If any record holds an image, omit the image and print the rest exactly.
Top of DATA TO EXAMINE
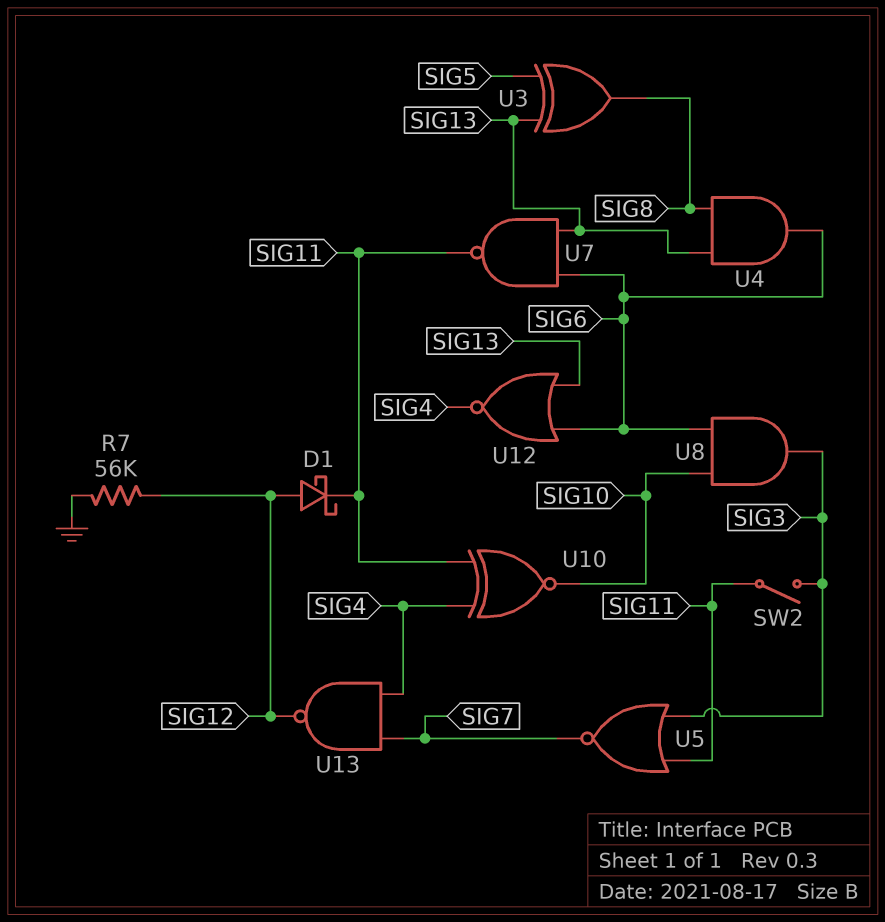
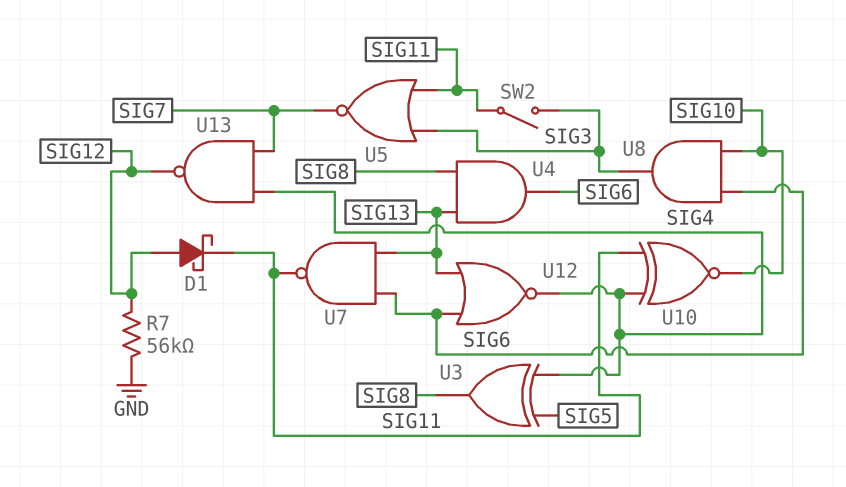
U3: XOR (in SIG5, in SIG13, out SIG8) -> XOR (in SIG4, in SIG5, out SIG8)

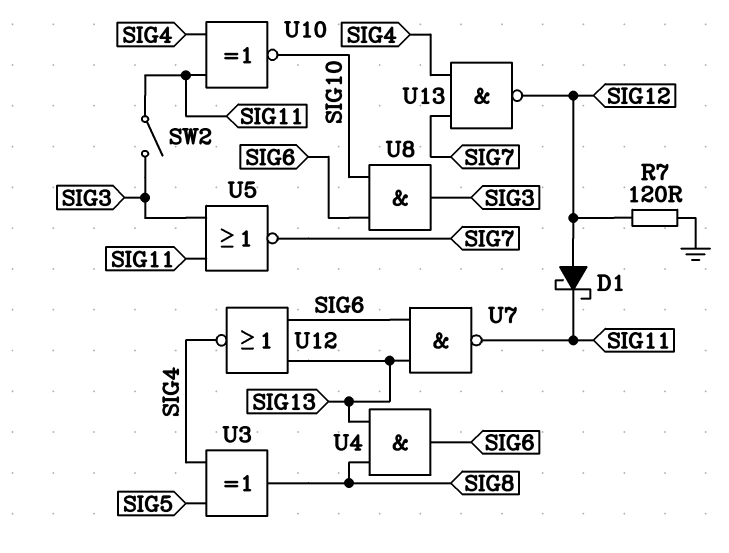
R7: 56k (GND, SIG12) -> 120 (GND, SIG12)

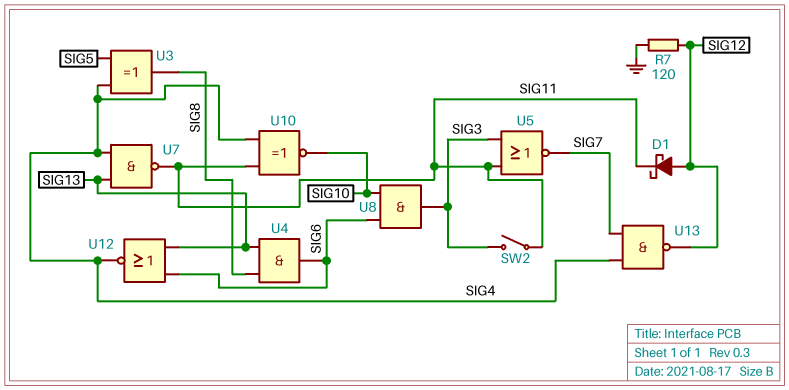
U7: NAND (in SIG6, in SIG13, out SIG11) -> NAND (in SIG4, in SIG13, out SIG11)

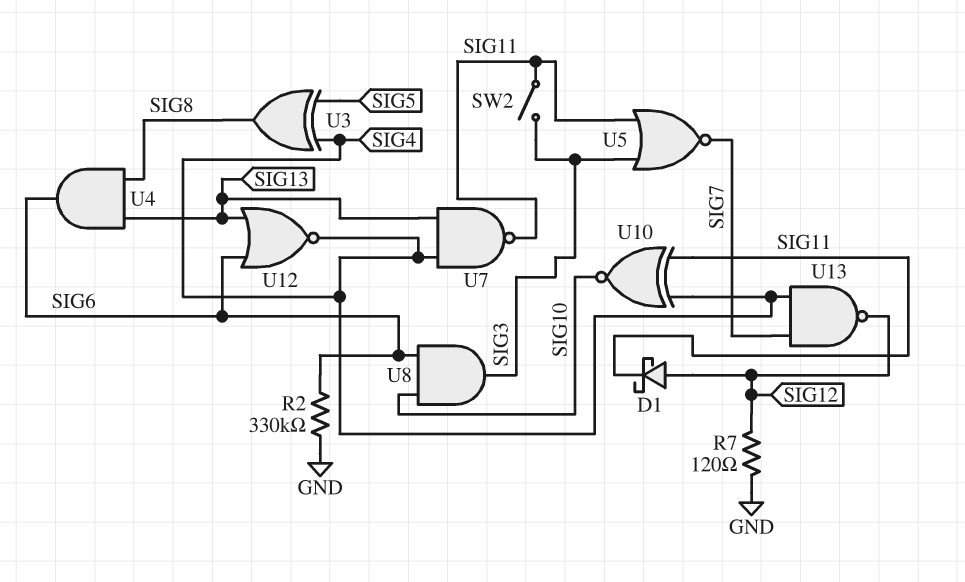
R2: none -> 330k (GND, SIG6)

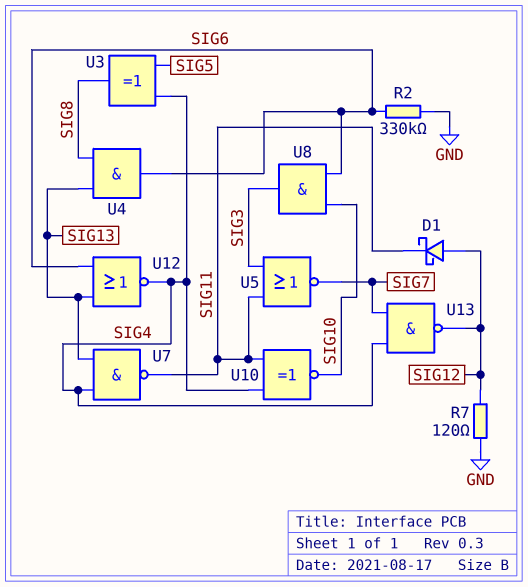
SW2: switch (SIG3, SIG11) -> none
Bottom of DATA TO EXAMINE
* ANSWER TO THIS TASK:
U3: XOR (in SIG5, in SIG13, out SIG8) -> XOR (in SIG4, in SIG5, out SIG8)

R7: 56k (GND, SIG12) -> 120 (GND, SIG12)

U7: NAND (in SIG6, in SIG13, out SIG11) -> NAND (in SIG4, in SIG13, out SIG11)

R2: none -> 330k (GND, SIG6)

SW2: switch (SIG3, SIG11) -> none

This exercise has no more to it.